Go through the listing below and state how many of its lines include "none". Write only that number.

══ Data excerpts

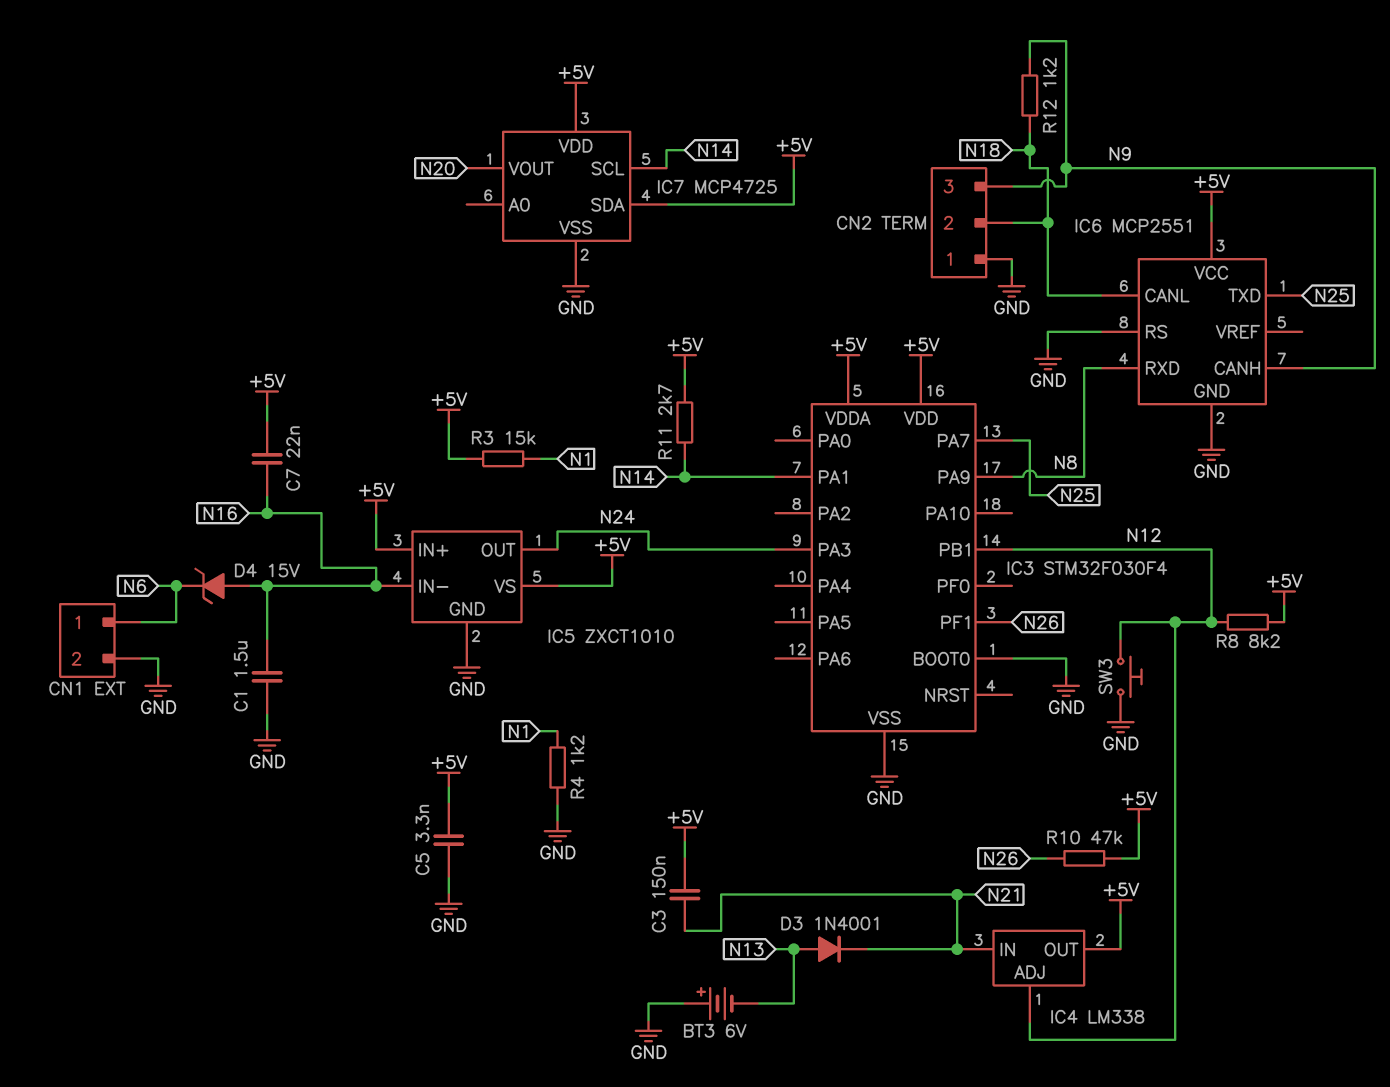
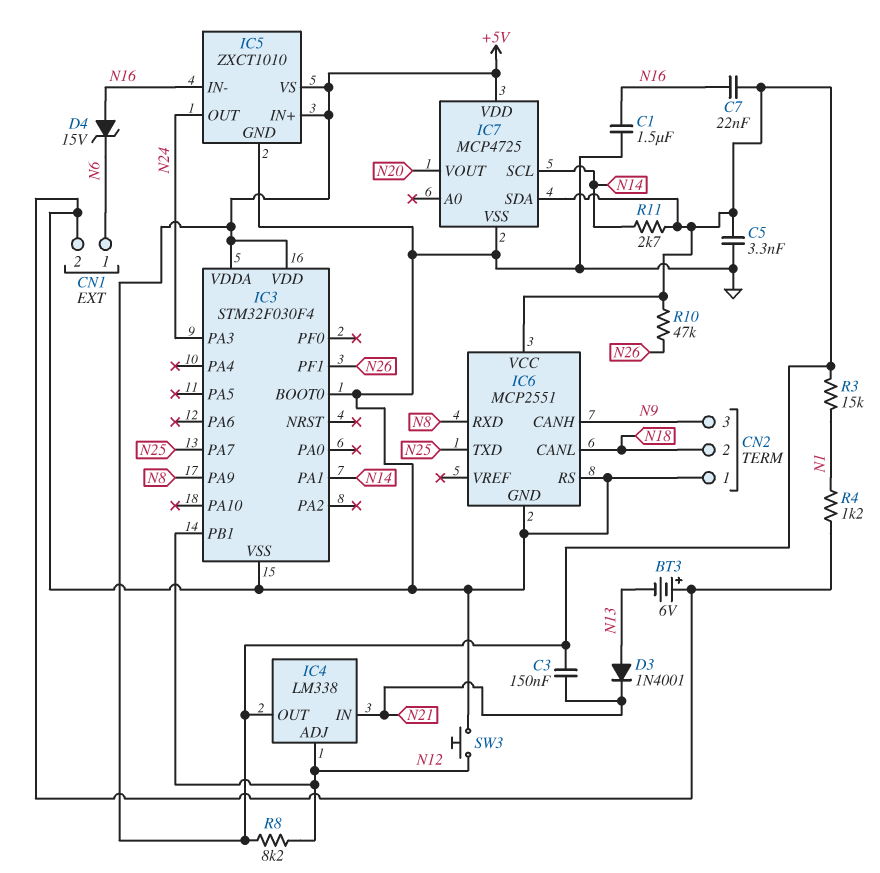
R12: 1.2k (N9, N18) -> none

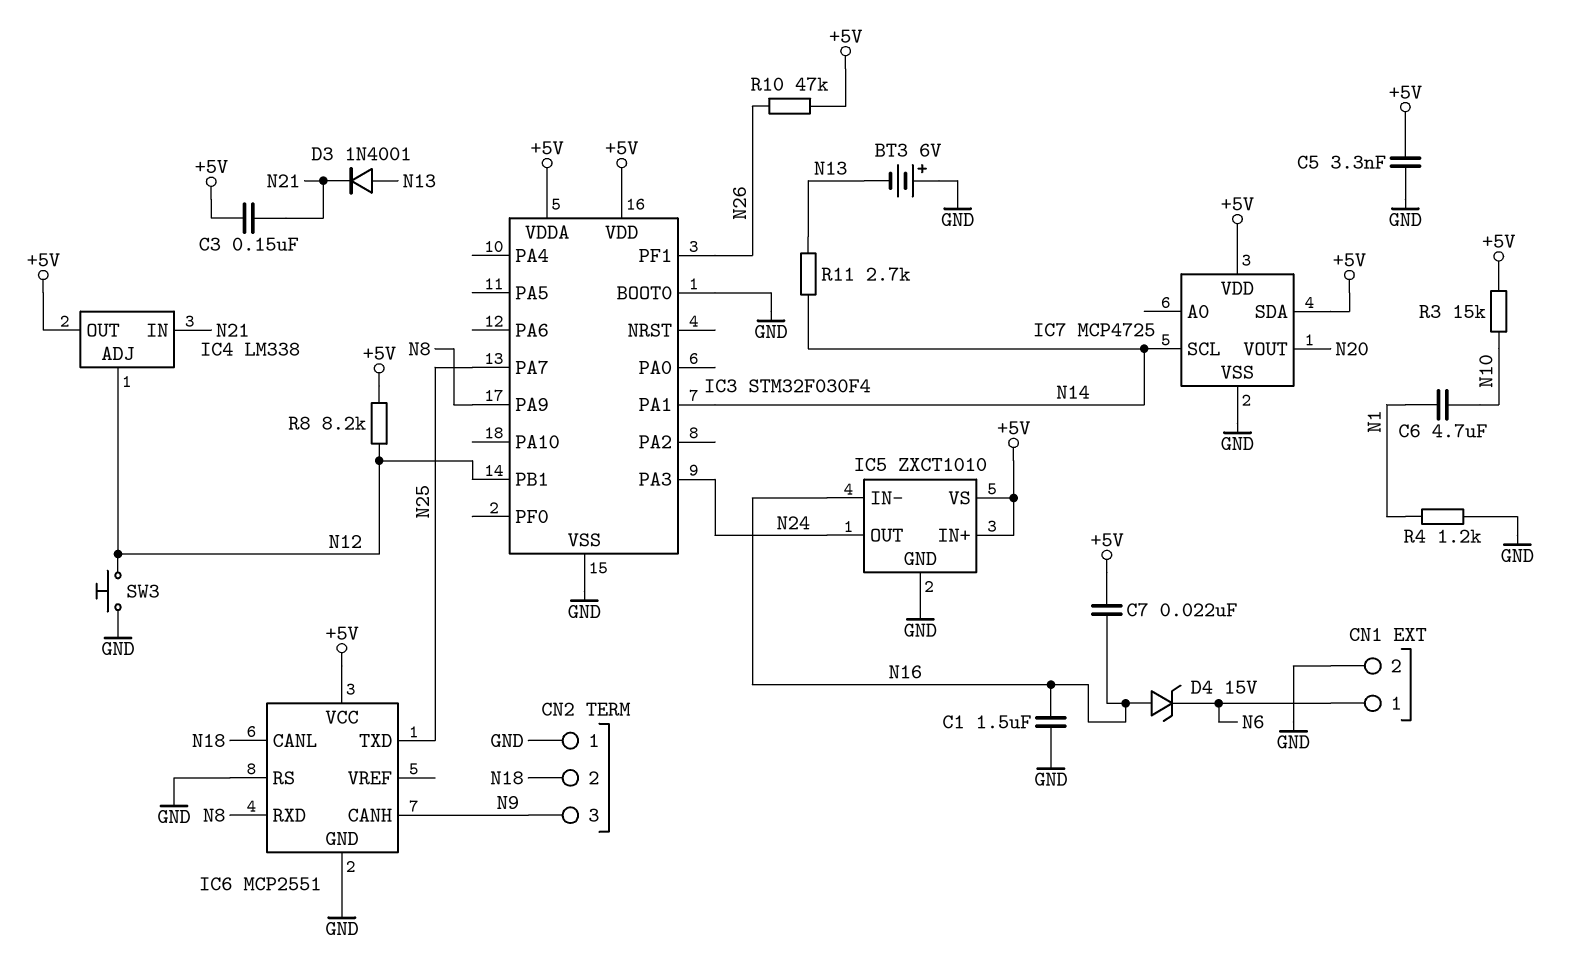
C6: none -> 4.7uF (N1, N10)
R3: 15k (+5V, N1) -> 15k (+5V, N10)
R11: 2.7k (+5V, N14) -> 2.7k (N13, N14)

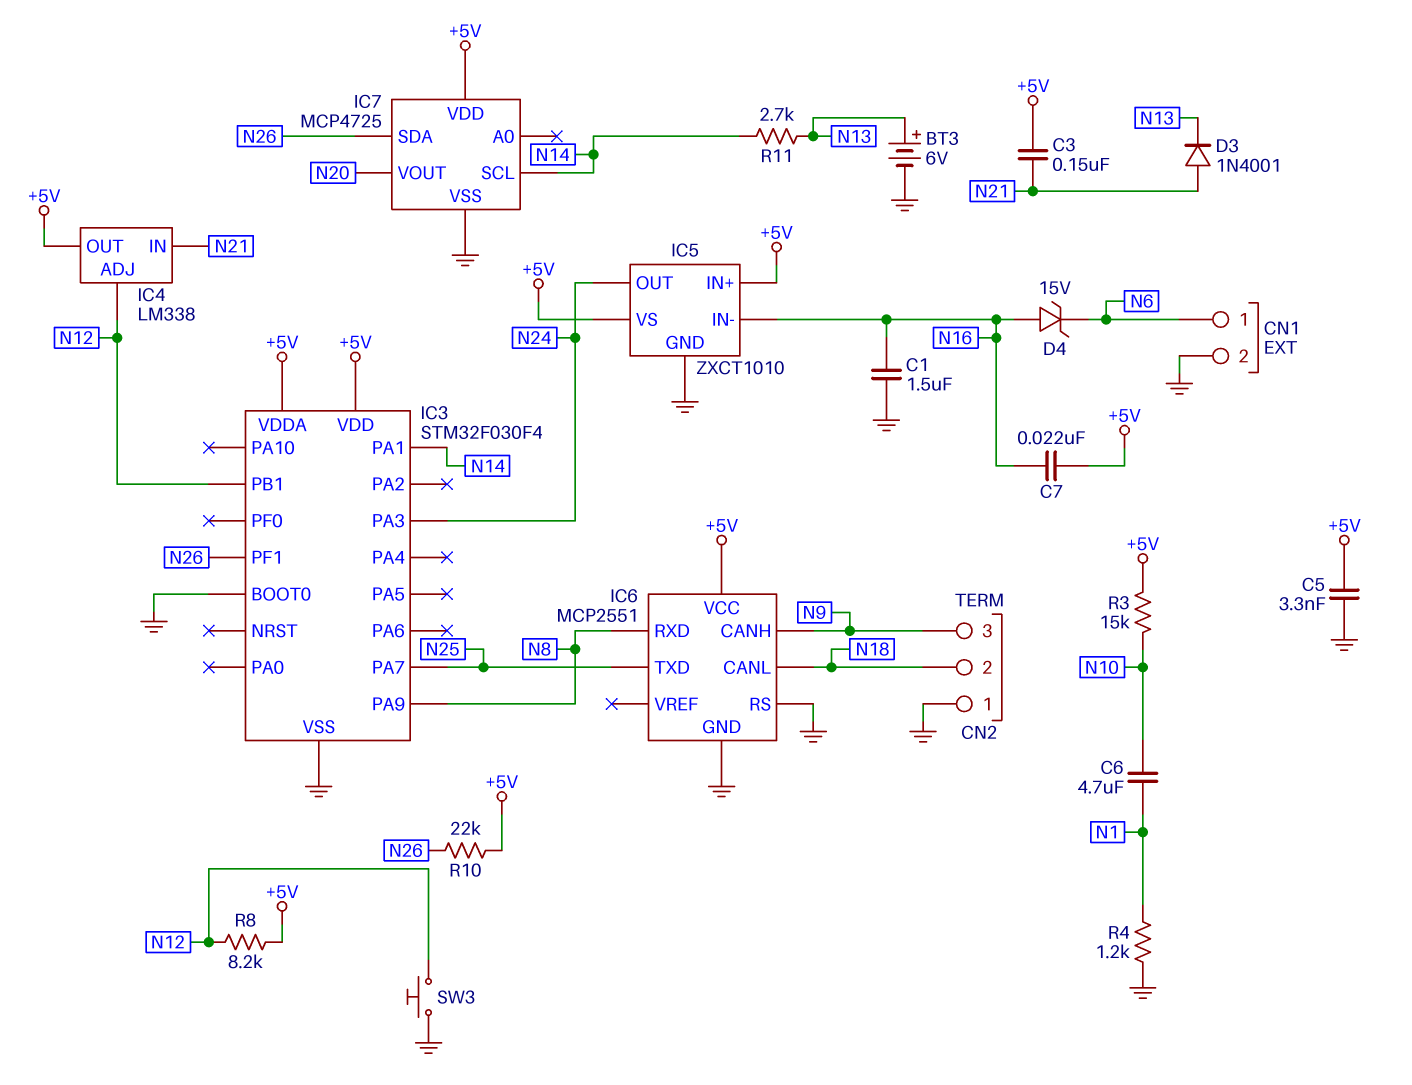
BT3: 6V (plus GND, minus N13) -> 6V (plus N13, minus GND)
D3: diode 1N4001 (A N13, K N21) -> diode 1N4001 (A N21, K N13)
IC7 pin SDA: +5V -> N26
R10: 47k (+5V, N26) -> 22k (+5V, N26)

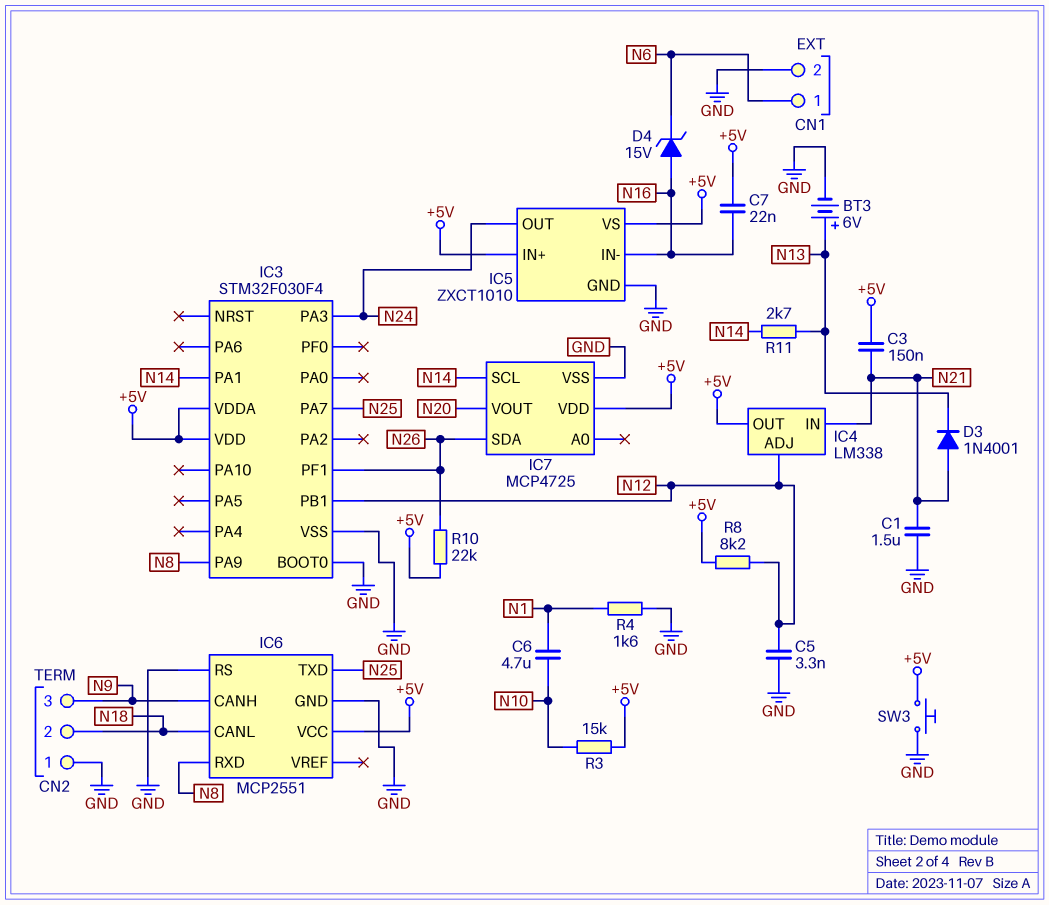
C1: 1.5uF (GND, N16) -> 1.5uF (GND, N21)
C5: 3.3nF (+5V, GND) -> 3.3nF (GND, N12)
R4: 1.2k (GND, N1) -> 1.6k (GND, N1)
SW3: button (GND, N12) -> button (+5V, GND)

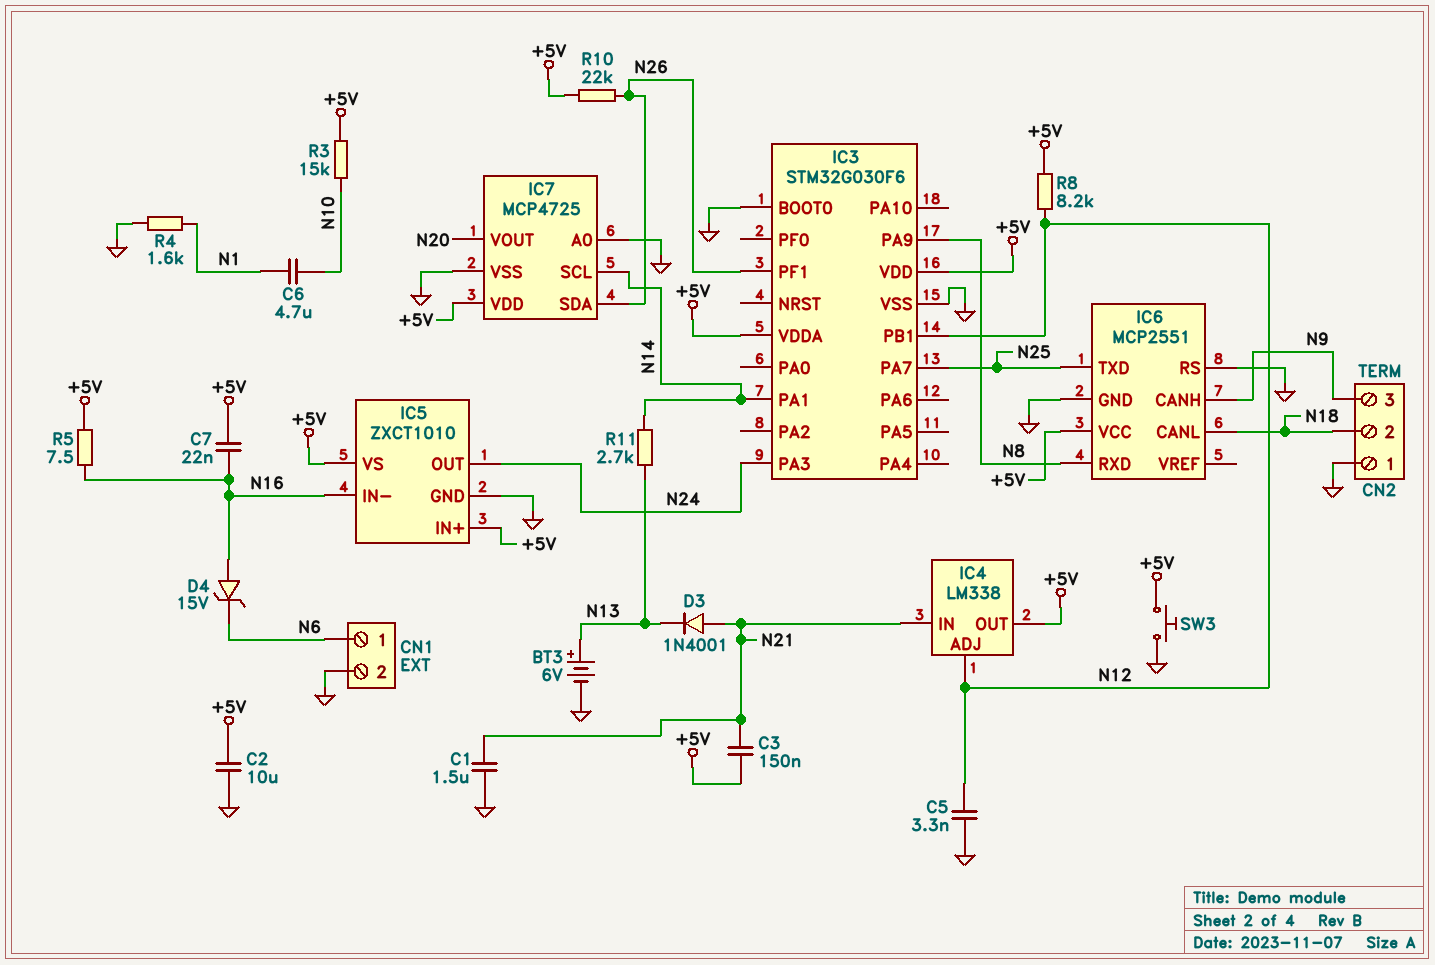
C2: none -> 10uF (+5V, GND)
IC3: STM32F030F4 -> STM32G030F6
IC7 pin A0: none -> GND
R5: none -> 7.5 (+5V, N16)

════

> [Problem solution]: 5